Your task is to repeat the entries word for word while leaving out the pictures.

-- SUPPLIED ENTRIES follows --

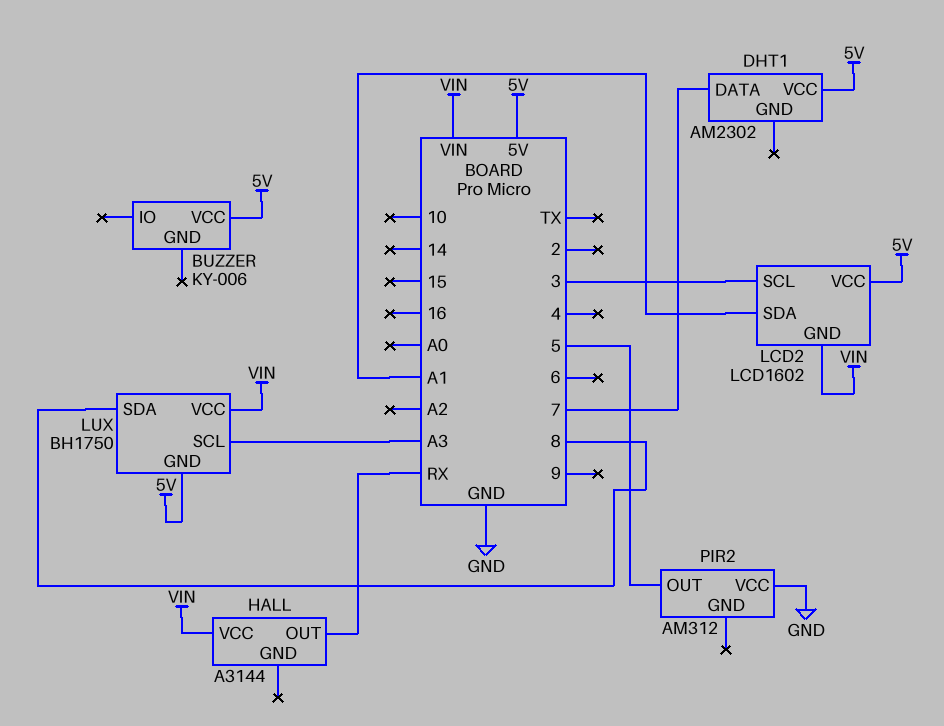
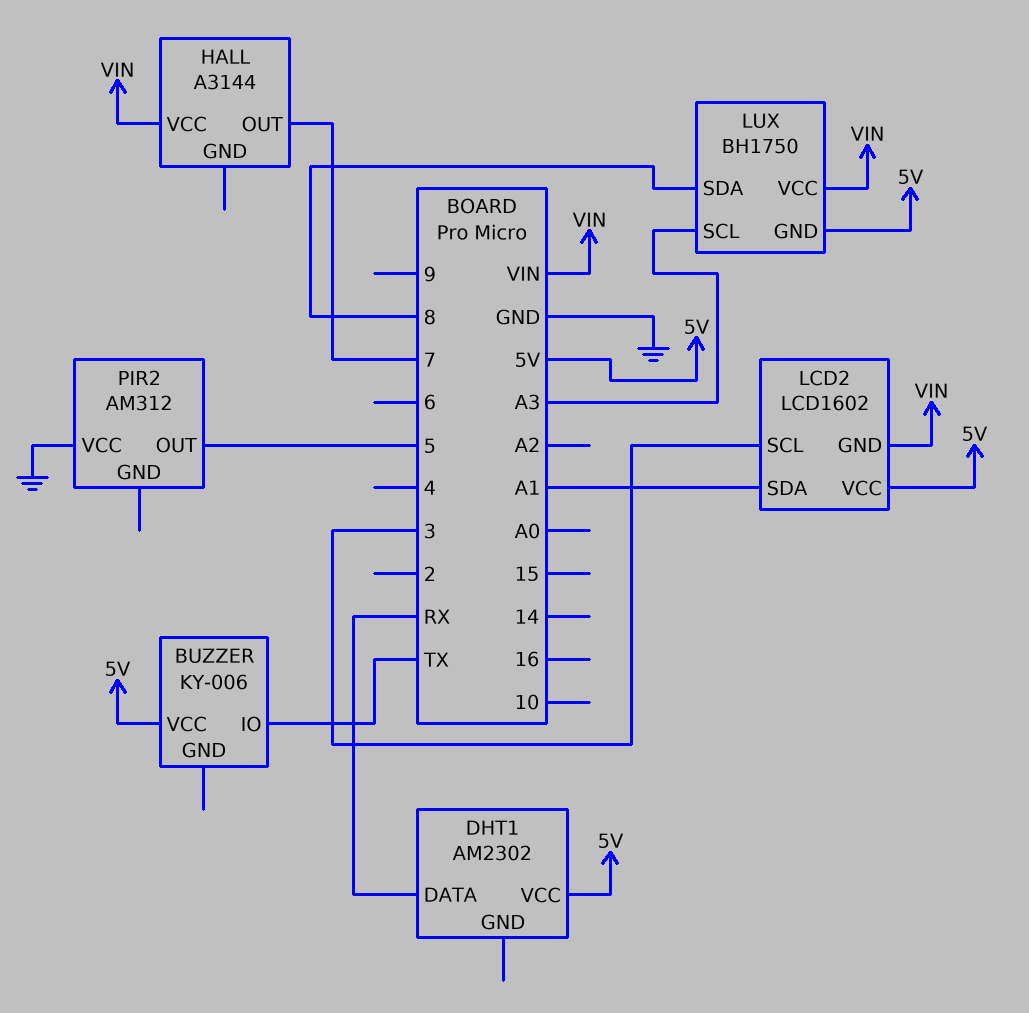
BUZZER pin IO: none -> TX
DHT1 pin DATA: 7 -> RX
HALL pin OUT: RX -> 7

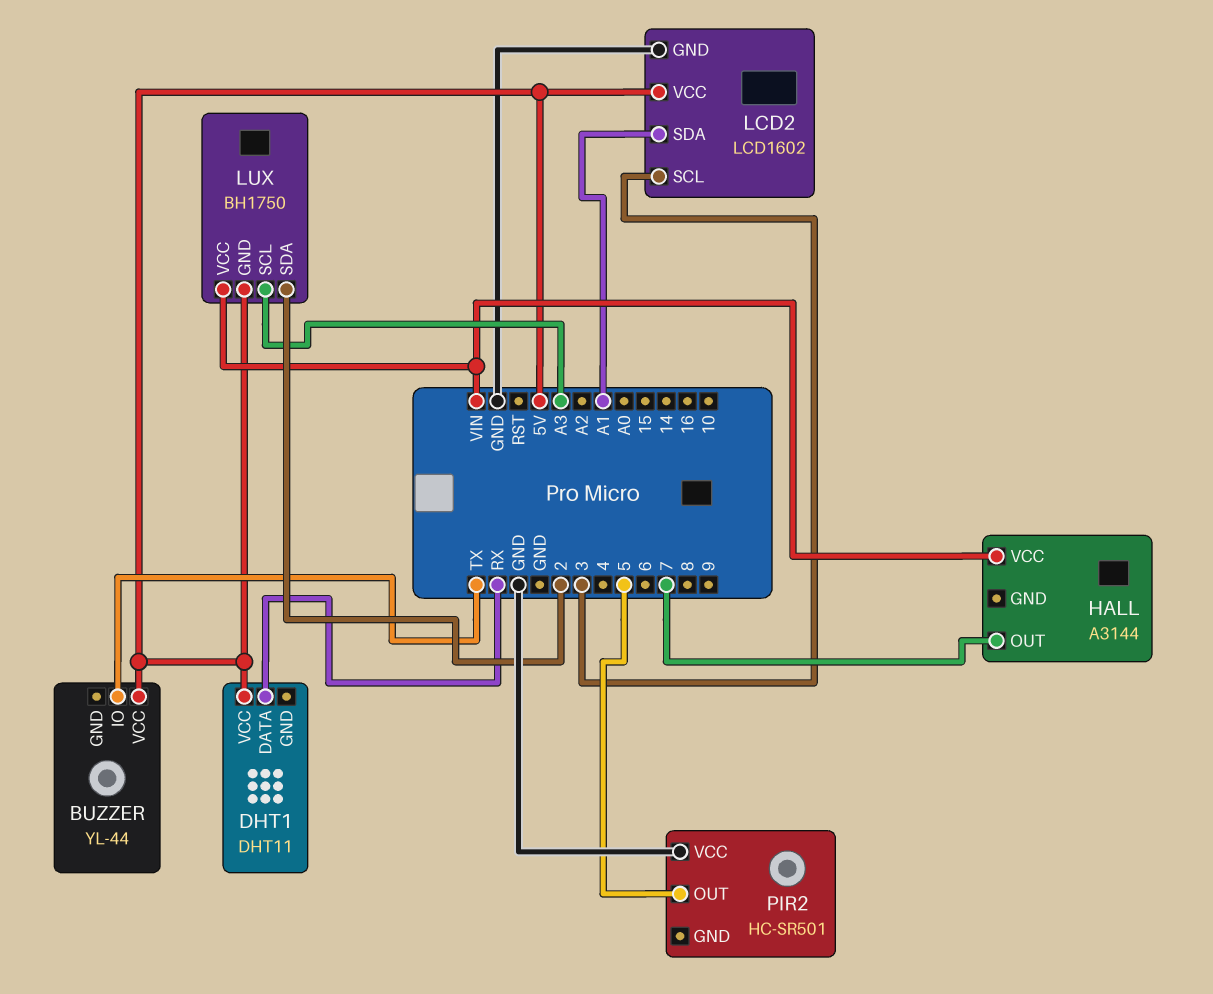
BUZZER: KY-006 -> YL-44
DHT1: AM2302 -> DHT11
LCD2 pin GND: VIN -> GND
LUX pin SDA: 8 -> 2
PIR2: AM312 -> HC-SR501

-- SUPPLIED ENTRIES concluded --

ANSWER TO THIS EXERCISE -
BUZZER pin IO: none -> TX
DHT1 pin DATA: 7 -> RX
HALL pin OUT: RX -> 7

BUZZER: KY-006 -> YL-44
DHT1: AM2302 -> DHT11
LCD2 pin GND: VIN -> GND
LUX pin SDA: 8 -> 2
PIR2: AM312 -> HC-SR501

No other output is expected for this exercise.